▸ **What the exercise asks**
Produce a faithful copy of the data, one that leaves out the pictures.

▸ **Input data**
.....
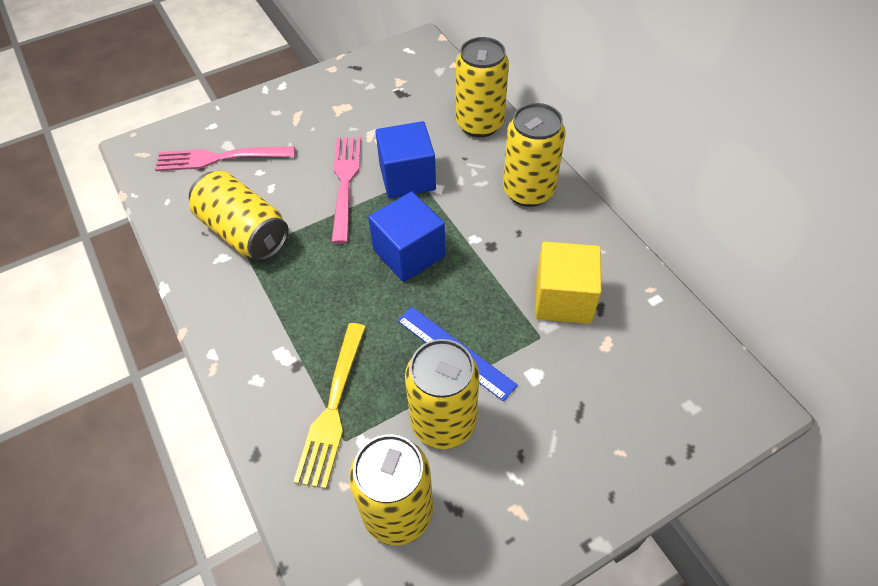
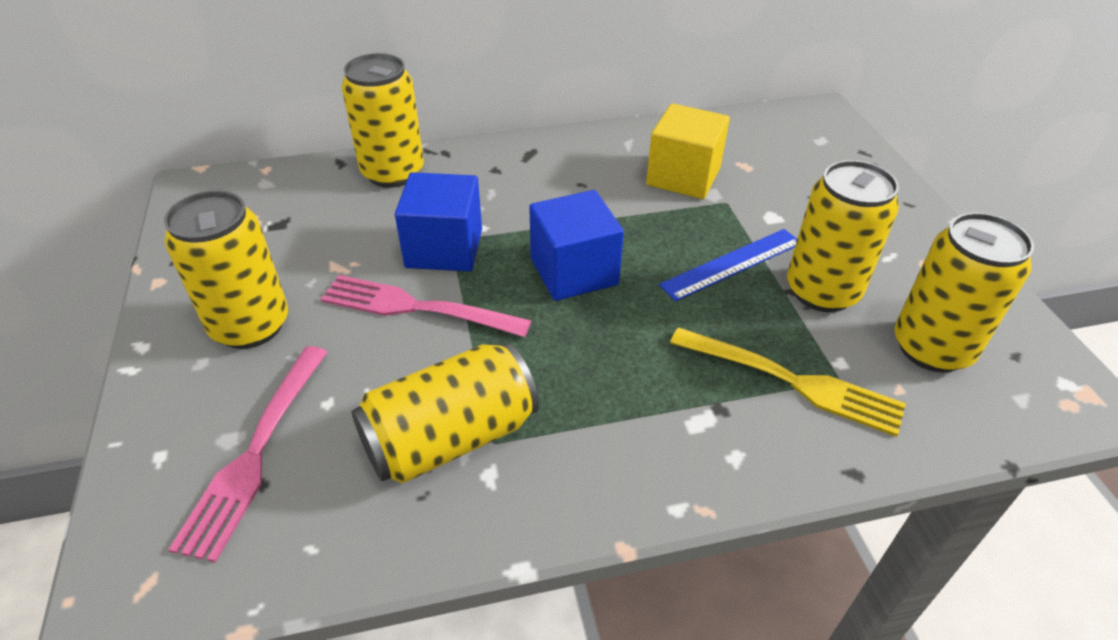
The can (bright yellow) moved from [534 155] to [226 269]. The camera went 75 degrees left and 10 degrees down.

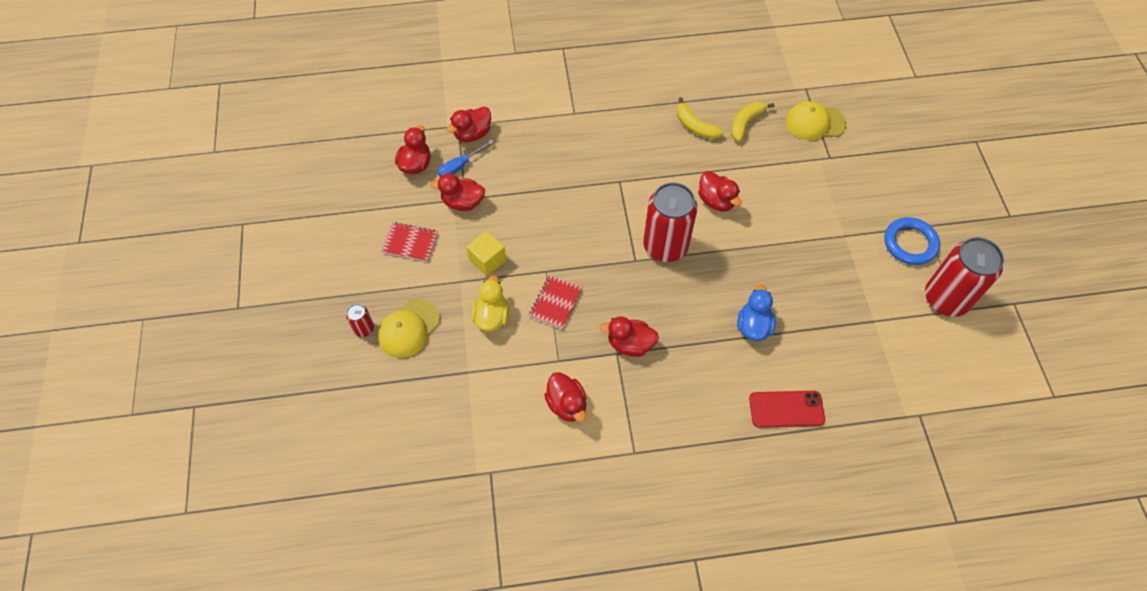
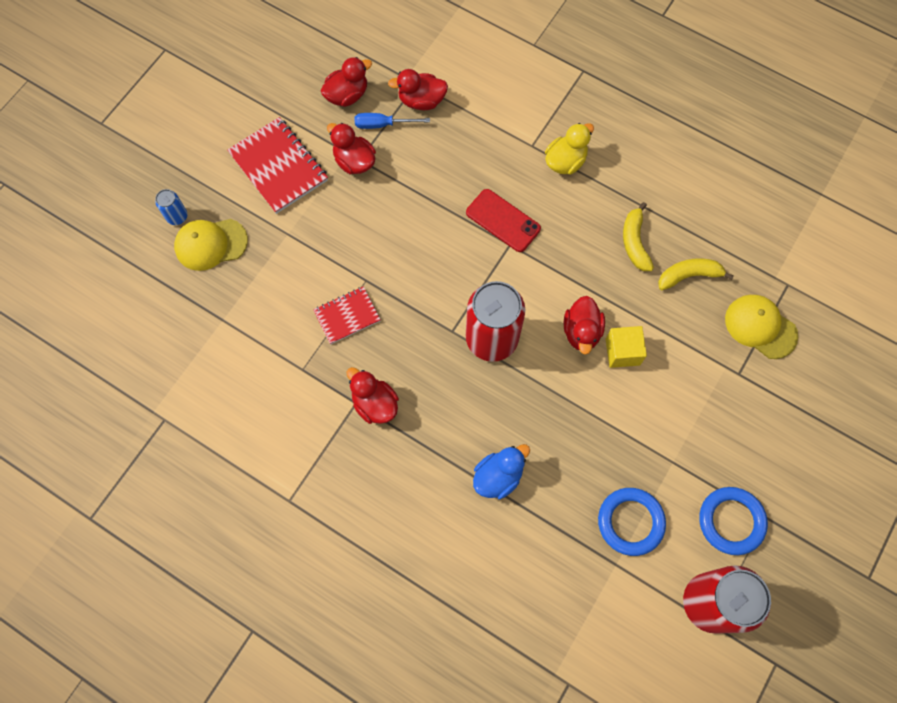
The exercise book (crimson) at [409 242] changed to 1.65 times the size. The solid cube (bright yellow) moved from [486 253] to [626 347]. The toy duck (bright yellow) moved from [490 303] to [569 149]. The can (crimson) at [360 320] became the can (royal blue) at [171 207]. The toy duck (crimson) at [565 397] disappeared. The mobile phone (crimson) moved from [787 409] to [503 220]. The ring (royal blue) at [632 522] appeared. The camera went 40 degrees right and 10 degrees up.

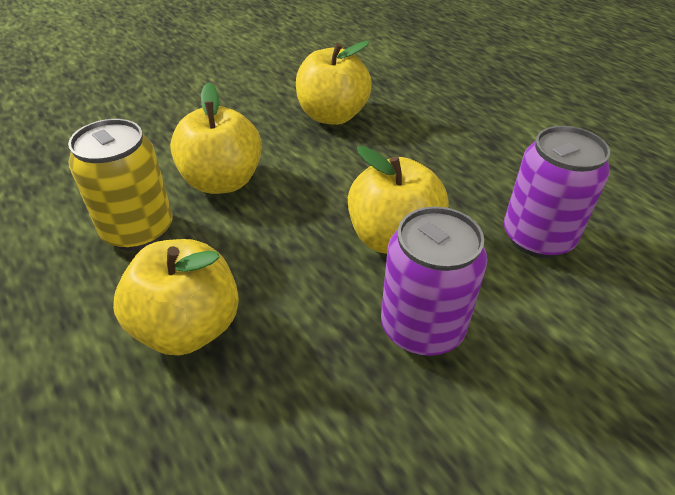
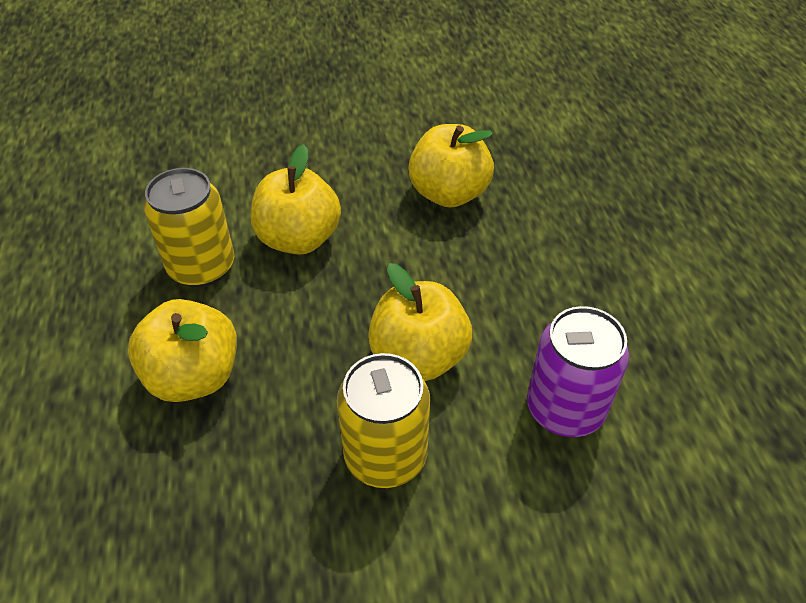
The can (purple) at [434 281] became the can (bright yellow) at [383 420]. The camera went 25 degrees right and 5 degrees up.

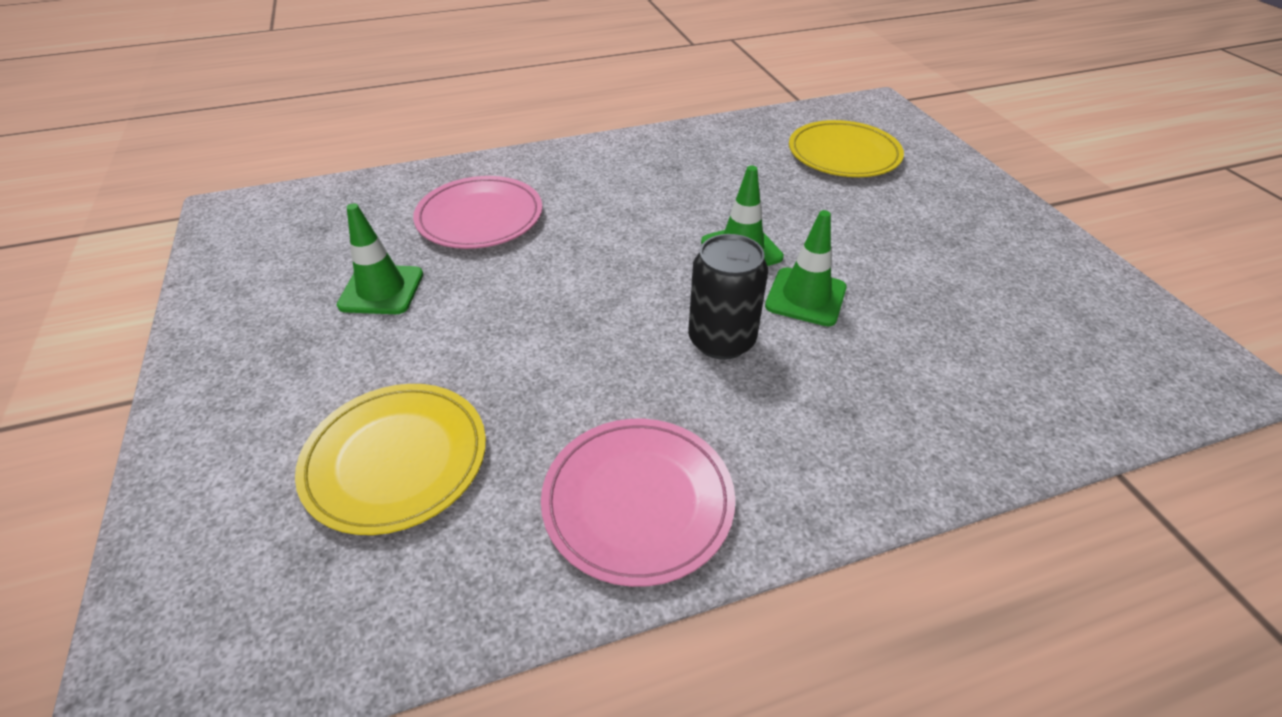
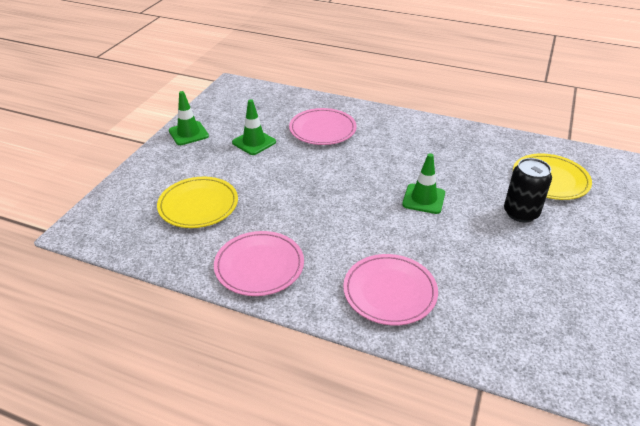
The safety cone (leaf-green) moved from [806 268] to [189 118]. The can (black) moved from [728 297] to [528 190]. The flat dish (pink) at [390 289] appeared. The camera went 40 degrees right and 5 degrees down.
.....
▸ **Response for this exercise**
The can (bright yellow) moved from [534 155] to [226 269]. The camera went 75 degrees left and 10 degrees down.

The exercise book (crimson) at [409 242] changed to 1.65 times the size. The solid cube (bright yellow) moved from [486 253] to [626 347]. The toy duck (bright yellow) moved from [490 303] to [569 149]. The can (crimson) at [360 320] became the can (royal blue) at [171 207]. The toy duck (crimson) at [565 397] disappeared. The mobile phone (crimson) moved from [787 409] to [503 220]. The ring (royal blue) at [632 522] appeared. The camera went 40 degrees right and 10 degrees up.

The can (purple) at [434 281] became the can (bright yellow) at [383 420]. The camera went 25 degrees right and 5 degrees up.

The safety cone (leaf-green) moved from [806 268] to [189 118]. The can (black) moved from [728 297] to [528 190]. The flat dish (pink) at [390 289] appeared. The camera went 40 degrees right and 5 degrees down.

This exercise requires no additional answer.